*** Begin section ***
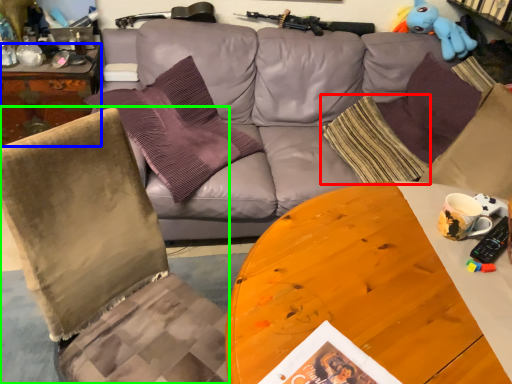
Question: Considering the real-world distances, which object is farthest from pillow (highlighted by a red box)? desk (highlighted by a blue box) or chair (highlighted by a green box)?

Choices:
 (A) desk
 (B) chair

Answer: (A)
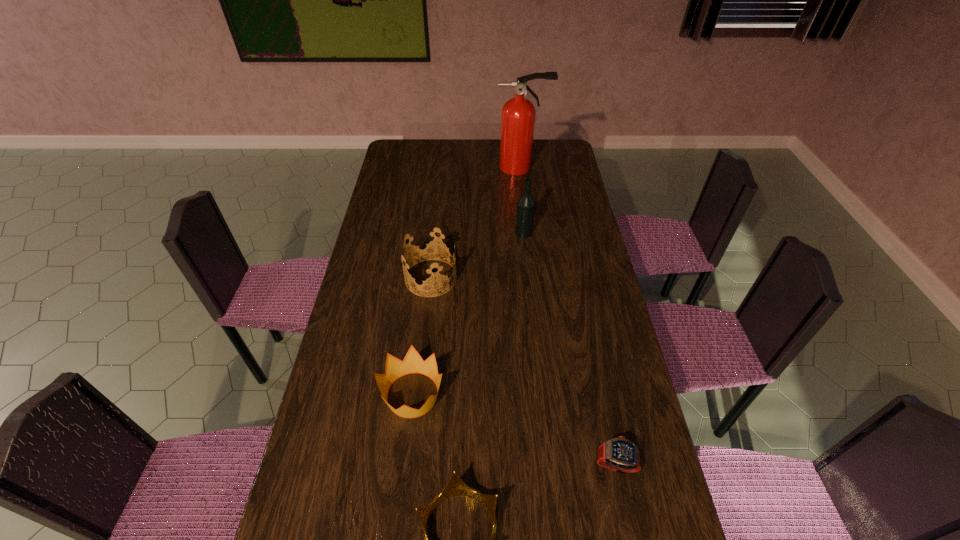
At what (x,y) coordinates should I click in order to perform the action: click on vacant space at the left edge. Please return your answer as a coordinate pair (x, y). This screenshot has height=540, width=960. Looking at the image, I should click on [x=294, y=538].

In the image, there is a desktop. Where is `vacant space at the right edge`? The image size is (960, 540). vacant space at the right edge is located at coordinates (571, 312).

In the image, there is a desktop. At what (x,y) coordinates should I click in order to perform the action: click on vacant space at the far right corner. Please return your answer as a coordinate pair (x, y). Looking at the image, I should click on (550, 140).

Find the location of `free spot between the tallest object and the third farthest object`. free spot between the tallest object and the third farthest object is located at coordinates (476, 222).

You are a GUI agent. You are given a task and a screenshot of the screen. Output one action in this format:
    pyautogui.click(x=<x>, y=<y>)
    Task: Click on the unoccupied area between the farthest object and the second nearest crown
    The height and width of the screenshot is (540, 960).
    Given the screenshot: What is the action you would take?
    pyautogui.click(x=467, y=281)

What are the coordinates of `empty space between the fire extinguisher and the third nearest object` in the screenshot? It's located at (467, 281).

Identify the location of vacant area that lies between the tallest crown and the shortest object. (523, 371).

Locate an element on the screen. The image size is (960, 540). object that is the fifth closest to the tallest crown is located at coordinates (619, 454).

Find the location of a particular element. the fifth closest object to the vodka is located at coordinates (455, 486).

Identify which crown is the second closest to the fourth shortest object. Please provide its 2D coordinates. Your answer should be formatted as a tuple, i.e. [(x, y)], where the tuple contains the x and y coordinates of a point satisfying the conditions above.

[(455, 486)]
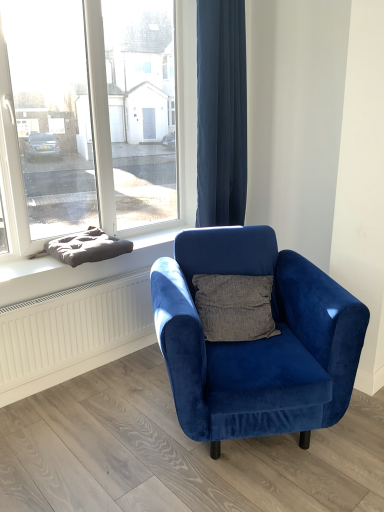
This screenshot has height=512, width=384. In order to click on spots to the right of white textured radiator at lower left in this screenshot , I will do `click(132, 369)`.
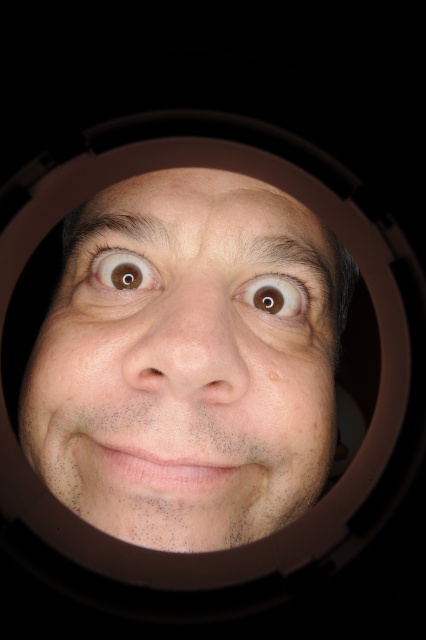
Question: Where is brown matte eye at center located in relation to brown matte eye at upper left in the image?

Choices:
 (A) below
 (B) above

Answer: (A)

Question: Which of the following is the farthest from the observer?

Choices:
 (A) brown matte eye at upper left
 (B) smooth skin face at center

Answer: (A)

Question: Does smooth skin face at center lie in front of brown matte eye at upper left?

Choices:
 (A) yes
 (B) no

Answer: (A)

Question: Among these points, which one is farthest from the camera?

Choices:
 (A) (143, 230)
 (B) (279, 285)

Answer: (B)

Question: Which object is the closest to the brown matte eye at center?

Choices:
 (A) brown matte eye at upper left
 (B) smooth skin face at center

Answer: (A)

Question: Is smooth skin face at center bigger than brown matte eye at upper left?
*** End section ***
PROBLEM REQUIREMENTS:
Show each line of the rows above that contains the string "location". Case counts: a line qualifies only if the string appears with exactly those letters in the same case.

ANSWER SPACE:
Find the location of `free spot between the tallest object and the third farthest object`. free spot between the tallest object and the third farthest object is located at coordinates (476, 222).
Identify the location of vacant area that lies between the tallest crown and the shortest object. (523, 371).
Find the location of a particular element. the fifth closest object to the vodka is located at coordinates (455, 486).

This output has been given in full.